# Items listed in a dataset
● ● ●

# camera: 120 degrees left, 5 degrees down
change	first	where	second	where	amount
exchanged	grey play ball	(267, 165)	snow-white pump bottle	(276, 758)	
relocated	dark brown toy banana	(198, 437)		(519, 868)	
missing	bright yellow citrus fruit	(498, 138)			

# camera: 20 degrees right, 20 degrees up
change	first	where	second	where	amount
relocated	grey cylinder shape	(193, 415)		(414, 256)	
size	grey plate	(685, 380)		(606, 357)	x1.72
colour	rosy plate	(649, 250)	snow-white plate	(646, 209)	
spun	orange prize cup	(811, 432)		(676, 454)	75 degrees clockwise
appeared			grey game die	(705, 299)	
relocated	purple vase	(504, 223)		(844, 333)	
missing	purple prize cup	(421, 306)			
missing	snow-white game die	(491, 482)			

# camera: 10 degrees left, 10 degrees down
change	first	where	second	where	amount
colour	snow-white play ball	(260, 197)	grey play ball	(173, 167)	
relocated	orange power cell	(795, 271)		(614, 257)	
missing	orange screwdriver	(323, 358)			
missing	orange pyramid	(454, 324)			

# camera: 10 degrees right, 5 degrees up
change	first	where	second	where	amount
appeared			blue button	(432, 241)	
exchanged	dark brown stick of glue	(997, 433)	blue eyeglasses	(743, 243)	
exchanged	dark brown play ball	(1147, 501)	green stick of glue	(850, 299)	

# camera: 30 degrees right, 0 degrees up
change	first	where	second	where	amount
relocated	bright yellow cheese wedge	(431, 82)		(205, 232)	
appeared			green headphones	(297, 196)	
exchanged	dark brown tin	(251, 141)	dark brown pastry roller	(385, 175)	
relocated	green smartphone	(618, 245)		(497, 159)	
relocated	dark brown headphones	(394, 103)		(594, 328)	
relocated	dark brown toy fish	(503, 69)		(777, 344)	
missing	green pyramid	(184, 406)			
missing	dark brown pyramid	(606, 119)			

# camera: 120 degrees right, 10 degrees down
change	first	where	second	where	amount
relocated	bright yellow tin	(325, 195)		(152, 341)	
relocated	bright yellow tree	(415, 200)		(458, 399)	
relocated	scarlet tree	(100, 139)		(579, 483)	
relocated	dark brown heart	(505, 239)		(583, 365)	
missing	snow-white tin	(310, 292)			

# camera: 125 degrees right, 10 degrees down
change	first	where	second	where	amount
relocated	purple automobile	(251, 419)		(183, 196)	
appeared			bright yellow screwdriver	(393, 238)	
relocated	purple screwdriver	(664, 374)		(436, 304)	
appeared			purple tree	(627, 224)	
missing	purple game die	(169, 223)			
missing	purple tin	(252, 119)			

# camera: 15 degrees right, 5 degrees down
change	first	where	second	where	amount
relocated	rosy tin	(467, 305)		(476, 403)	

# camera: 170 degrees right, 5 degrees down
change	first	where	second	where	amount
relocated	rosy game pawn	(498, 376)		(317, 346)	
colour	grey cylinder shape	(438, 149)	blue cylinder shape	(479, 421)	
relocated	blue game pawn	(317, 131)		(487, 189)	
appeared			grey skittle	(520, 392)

● ● ●

# Work order
In the data above, repeat exactly each line from the first through the line that contains "# camera: 10 degrees left, 10 degrees down", and give nothing else.

# Result of the task
# camera: 120 degrees left, 5 degrees down
change	first	where	second	where	amount
exchanged	grey play ball	(267, 165)	snow-white pump bottle	(276, 758)	
relocated	dark brown toy banana	(198, 437)		(519, 868)	
missing	bright yellow citrus fruit	(498, 138)			

# camera: 20 degrees right, 20 degrees up
change	first	where	second	where	amount
relocated	grey cylinder shape	(193, 415)		(414, 256)	
size	grey plate	(685, 380)		(606, 357)	x1.72
colour	rosy plate	(649, 250)	snow-white plate	(646, 209)	
spun	orange prize cup	(811, 432)		(676, 454)	75 degrees clockwise
appeared			grey game die	(705, 299)	
relocated	purple vase	(504, 223)		(844, 333)	
missing	purple prize cup	(421, 306)			
missing	snow-white game die	(491, 482)			

# camera: 10 degrees left, 10 degrees down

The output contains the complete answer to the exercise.